◆ **Problem requirements**
Read through the entries below and return each line with the word "orange".

◆ **Data to use**
[Start of Attachment]
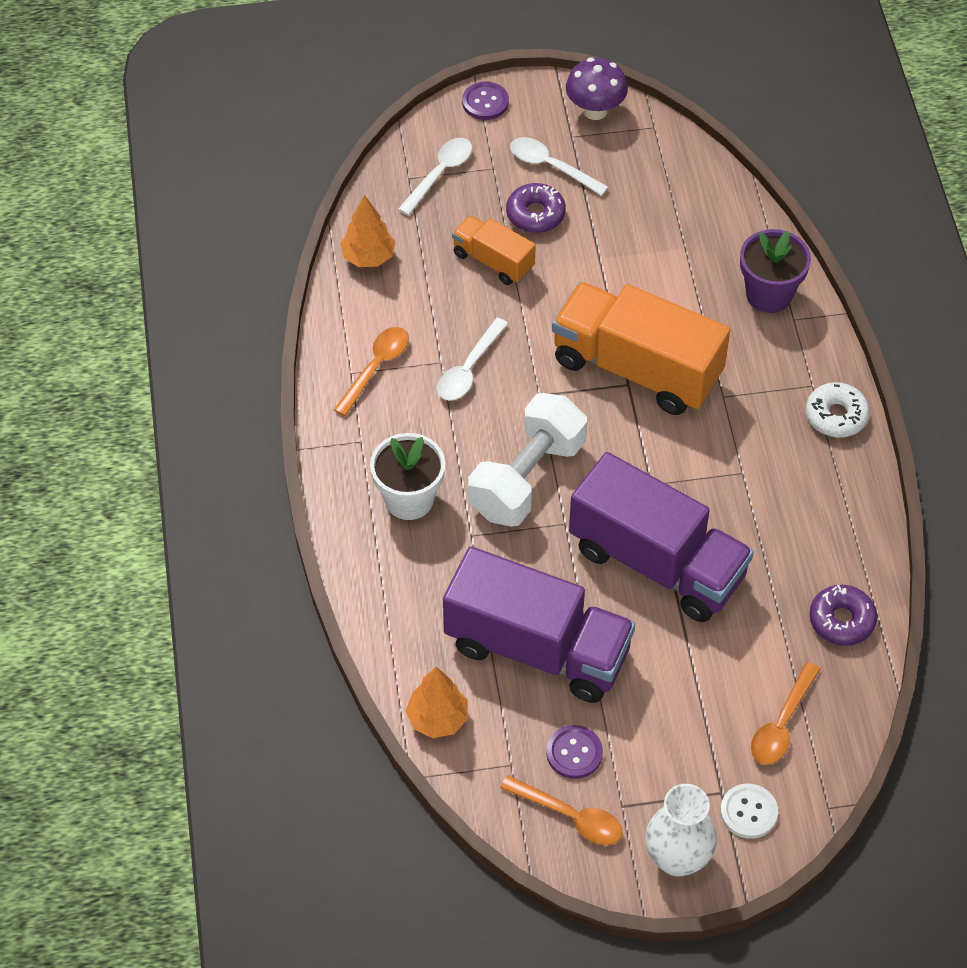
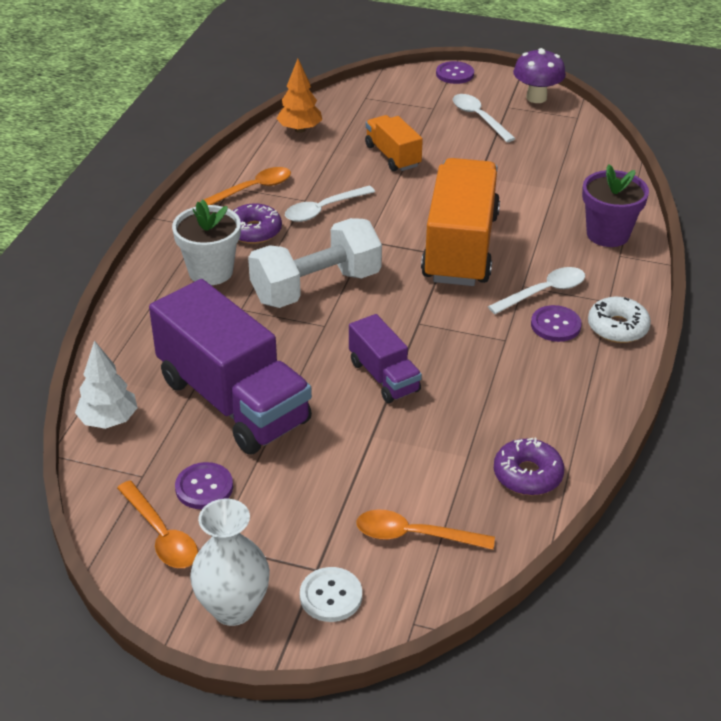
camera: 25 degrees right, 15 degrees down
(437, 719) = (109, 420): orange tree -> white tree
(440, 174) = (390, 101): white spoon -> white spoon (543, 292)
(535, 214) = (446, 140): purple donut -> purple donut (254, 231)
(636, 368) = (460, 247): orange truck -> orange truck turned 45 degrees clockwise
(657, 563) = (384, 376): purple truck -> purple truck, size x0.51
(779, 436) = (555, 325): none -> purple button
(782, 724) = (414, 535): orange spoon -> orange spoon turned 45 degrees clockwise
[End of Attachment]
◆ **Output for this exercise**
(437, 719) = (109, 420): orange tree -> white tree
(636, 368) = (460, 247): orange truck -> orange truck turned 45 degrees clockwise
(782, 724) = (414, 535): orange spoon -> orange spoon turned 45 degrees clockwise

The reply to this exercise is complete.